**What you will do:** Count the lines below that contain "verde". Answer with the number alone.

_ _ _

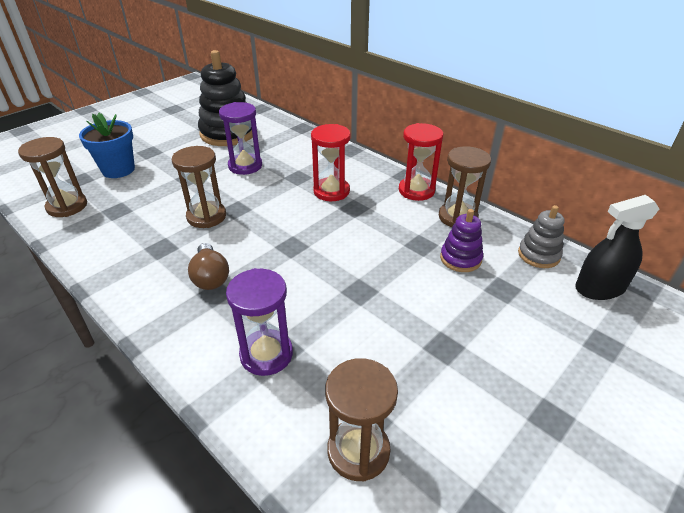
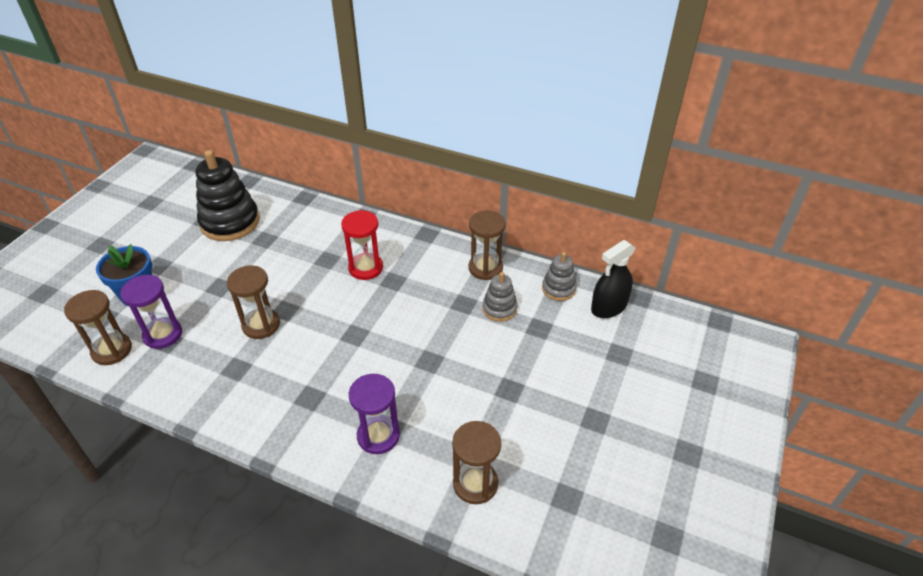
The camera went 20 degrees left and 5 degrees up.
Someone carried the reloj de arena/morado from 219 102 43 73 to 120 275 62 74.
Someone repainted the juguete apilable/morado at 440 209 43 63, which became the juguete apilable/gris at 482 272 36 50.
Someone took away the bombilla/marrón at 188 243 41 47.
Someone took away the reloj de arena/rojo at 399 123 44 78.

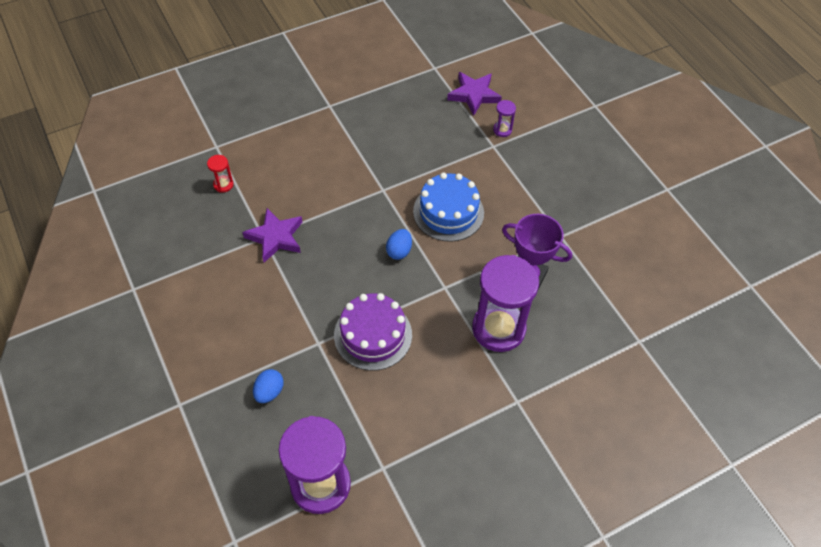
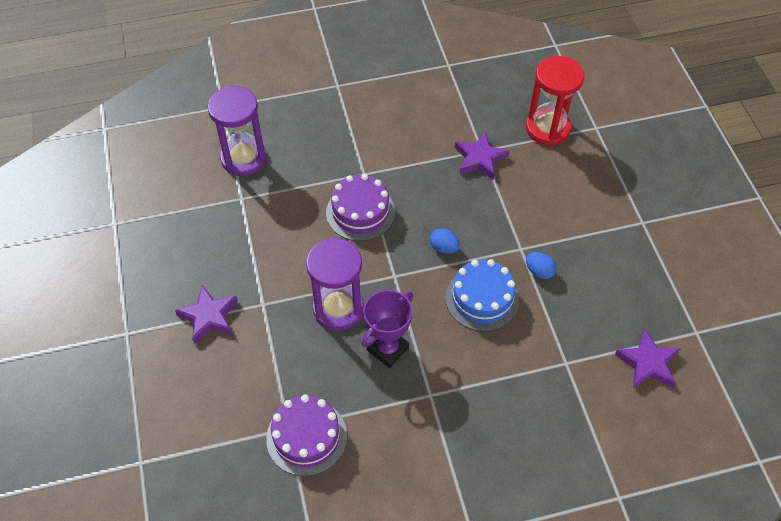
The camera went 105 degrees right and 0 degrees up.
Someone put down the estrella/morado at 175 285 63 59.
Someone put down the tarta/morado at 266 394 81 82.
Someone scaled the reloj de arena/rojo at 207 155 26 38 by 2.42.
Someone carried the huevo/azul from 253 369 31 34 to 526 252 31 27.
Someone took away the reloj de arena/morado at 493 100 23 37.

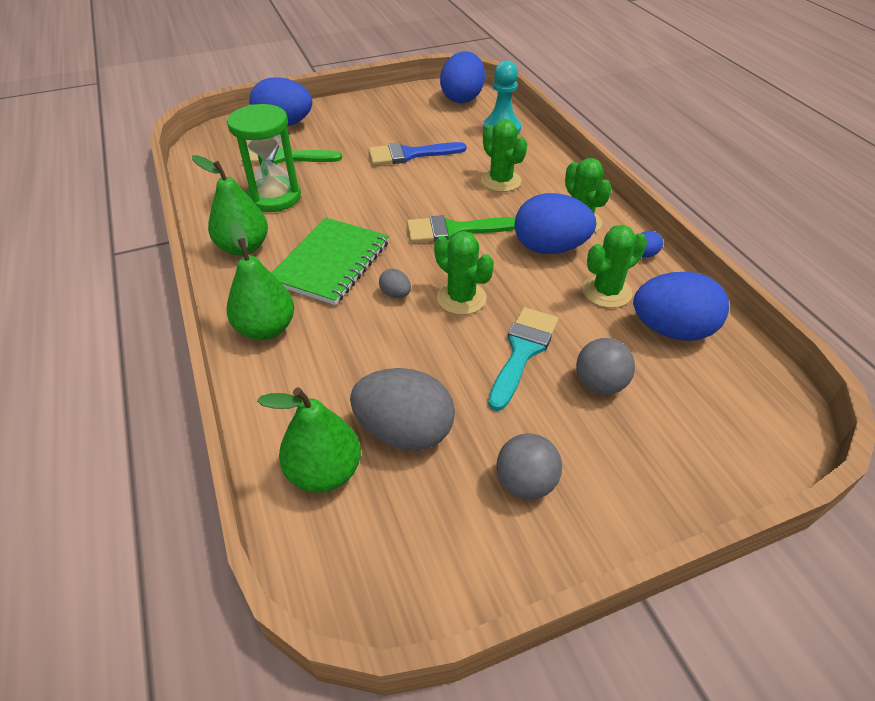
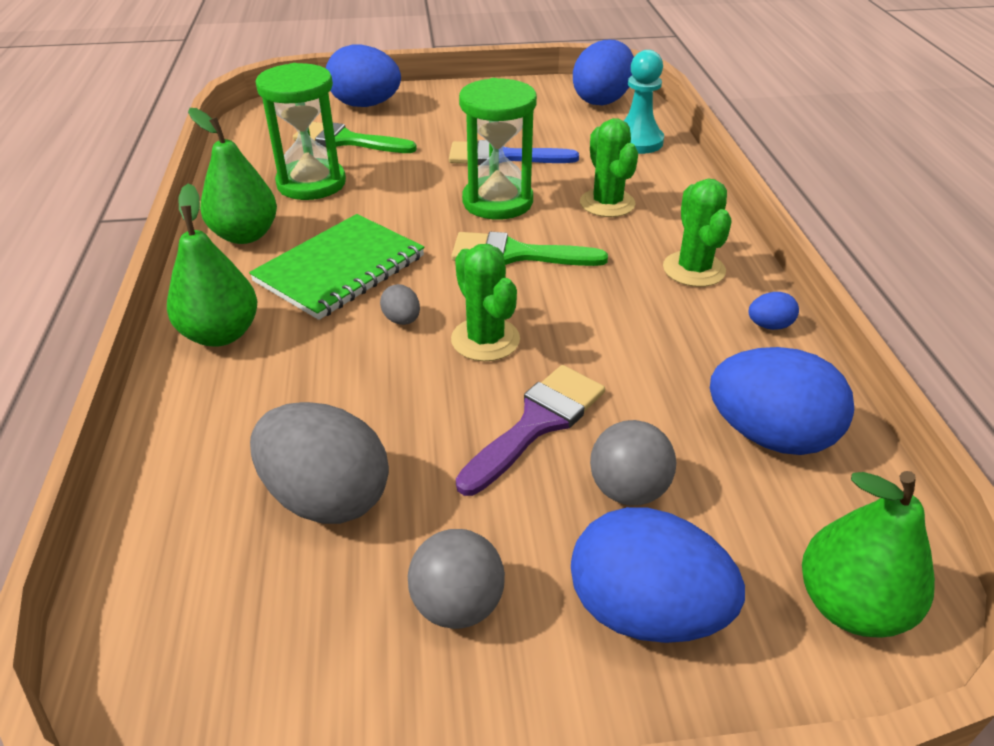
The camera went 15 degrees right and 5 degrees down.
Someone repainted the pincel/turquesa at 488 307 71 104, which became the pincel/morado at 456 365 149 131.
Someone put down the reloj de arena/verde at 459 78 78 141.
Someone carried the huevo/azul from 515 193 82 61 to 571 507 174 136.
Someone carried the pera/verde from 257 387 104 106 to 802 471 133 167.
Someone took away the cactus/verde at 582 225 65 83.

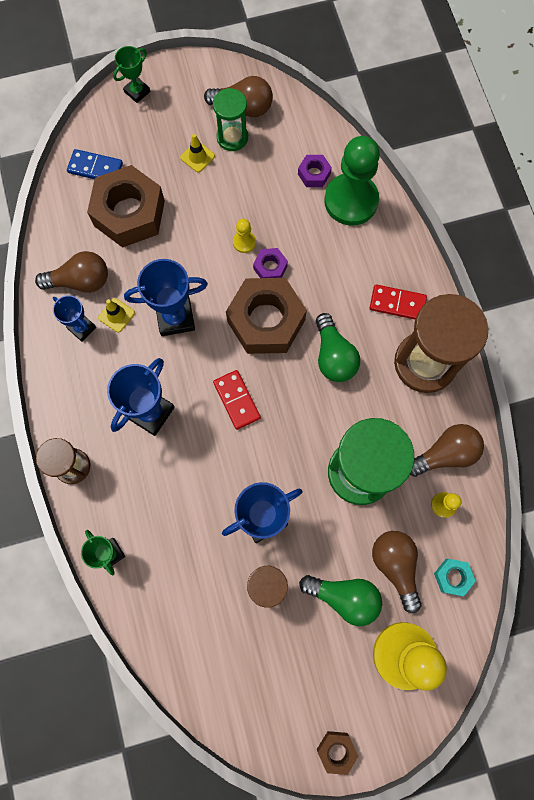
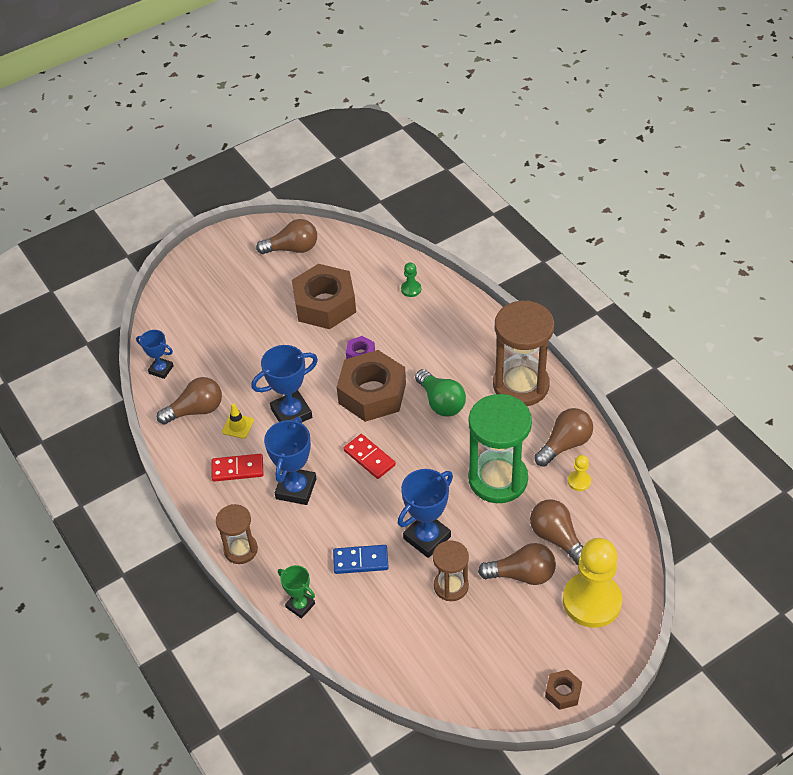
The camera went 15 degrees left and 25 degrees down.
Someone carried the trofeo/azul from 53 295 43 47 to 136 330 38 49.
Someone carried the ficha de dominó/rojo from 370 284 57 36 to 212 454 52 28.
Someone carried the tuerca/marrón from 87 165 78 83 to 292 264 64 65.
Someone carried the ficha de dominó/azul from 67 149 56 30 to 333 545 56 29.
Someone scaled the peón/verde at 324 136 56 90 by 0.42.
Someone repainted the bombilla/verde at 299 575 83 51, which became the bombilla/marrón at 478 543 78 42.
Someone took away the trofeo/verde at 113 46 37 57.
Someone took away the cono de tráfico/amarillo at 180 134 35 39.
Someone took away the reloj de arena/verde at 213 88 35 63.
Someone took away the peón/amarillo at 233 219 23 34.
Someone took away the tuerca/morado at 298 155 34 32.
Someone took away the tuerca/turquesa at 434 559 42 37.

_ _ _

**Written solution:** 7